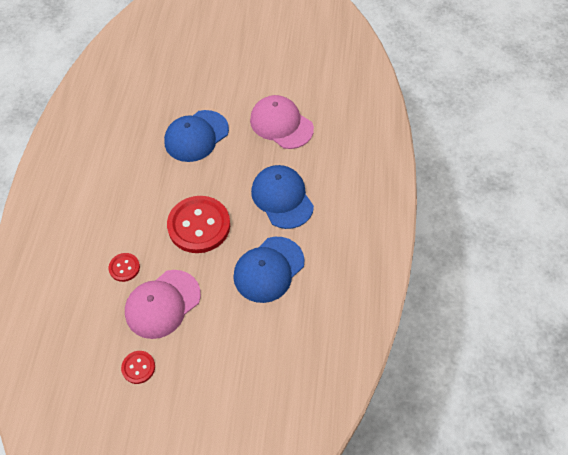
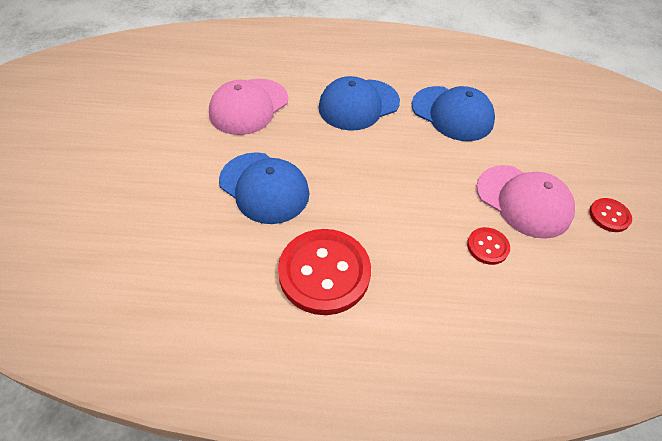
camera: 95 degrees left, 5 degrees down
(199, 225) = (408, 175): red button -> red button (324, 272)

══════════════════════════════

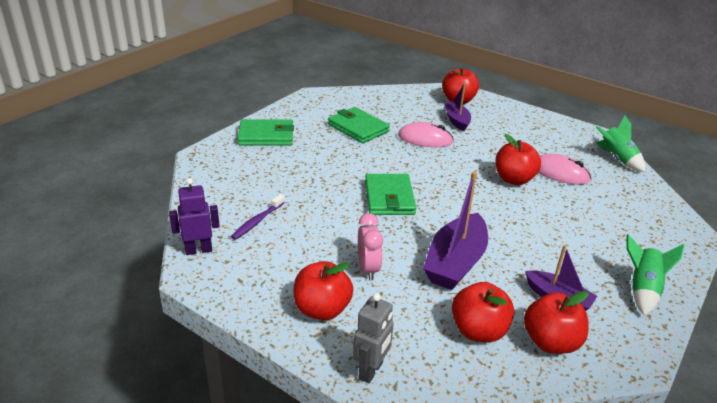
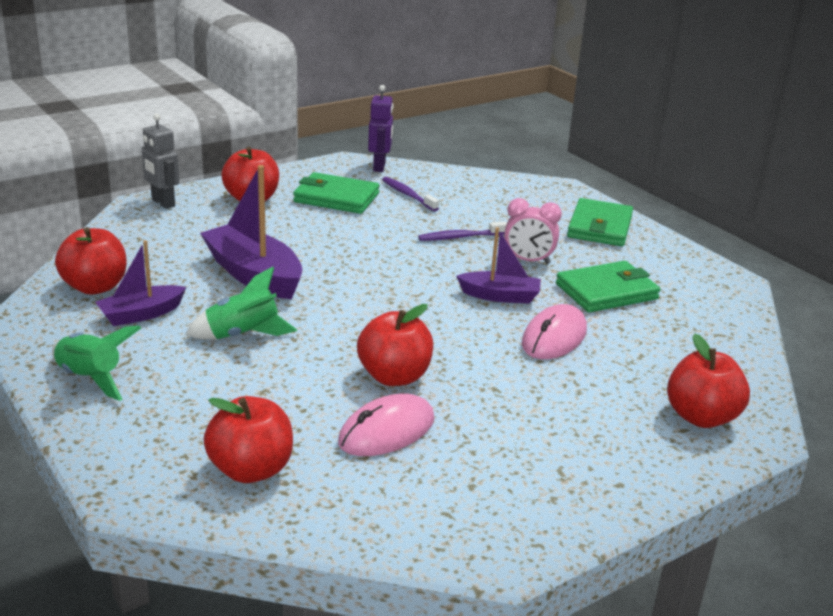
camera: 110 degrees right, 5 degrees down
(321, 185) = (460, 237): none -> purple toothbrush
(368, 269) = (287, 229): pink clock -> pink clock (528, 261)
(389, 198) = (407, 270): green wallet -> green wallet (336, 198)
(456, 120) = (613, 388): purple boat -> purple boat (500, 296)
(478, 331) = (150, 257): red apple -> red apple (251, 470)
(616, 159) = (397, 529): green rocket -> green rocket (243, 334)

══════════════════════════════

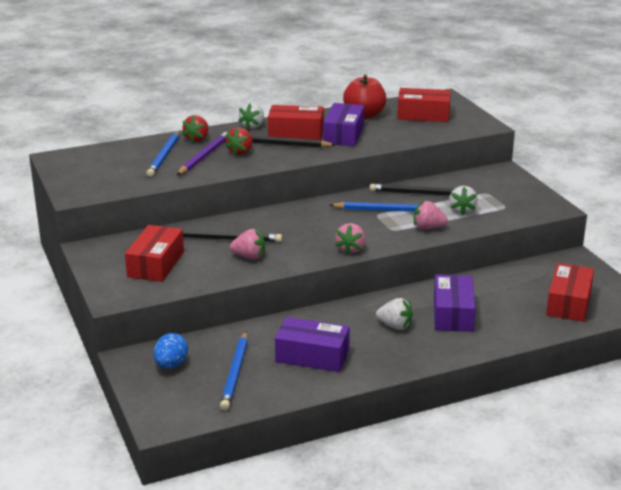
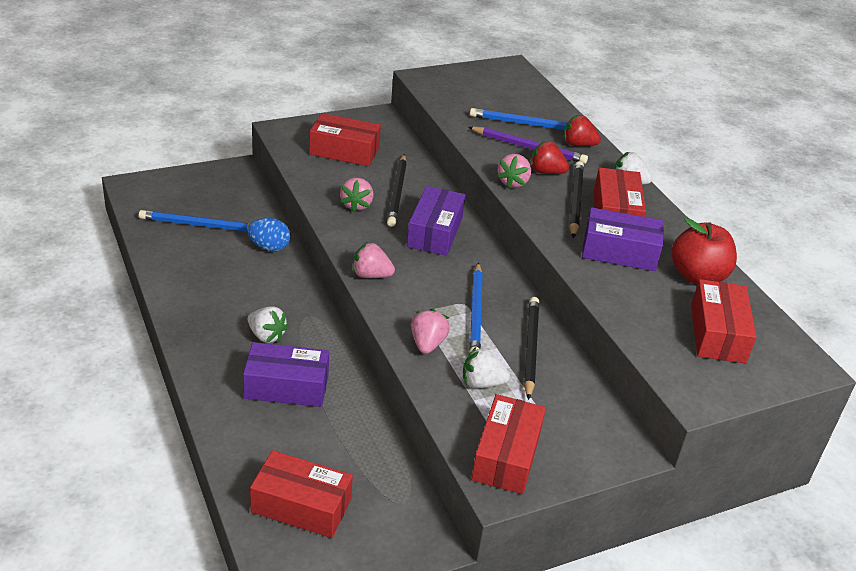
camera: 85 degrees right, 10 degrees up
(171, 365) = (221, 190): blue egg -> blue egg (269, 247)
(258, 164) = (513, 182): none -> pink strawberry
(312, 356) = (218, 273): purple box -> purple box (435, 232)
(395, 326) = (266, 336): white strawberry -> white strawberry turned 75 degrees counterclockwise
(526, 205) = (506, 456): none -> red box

══════════════════════════════

Your answer should consist solely of the lines above from the line with "(171, 365) = (221, 190): blue" to the line with "(526, 205) = (506, 456): none -> red box", both included, reproduced exactly.

(171, 365) = (221, 190): blue egg -> blue egg (269, 247)
(258, 164) = (513, 182): none -> pink strawberry
(312, 356) = (218, 273): purple box -> purple box (435, 232)
(395, 326) = (266, 336): white strawberry -> white strawberry turned 75 degrees counterclockwise
(526, 205) = (506, 456): none -> red box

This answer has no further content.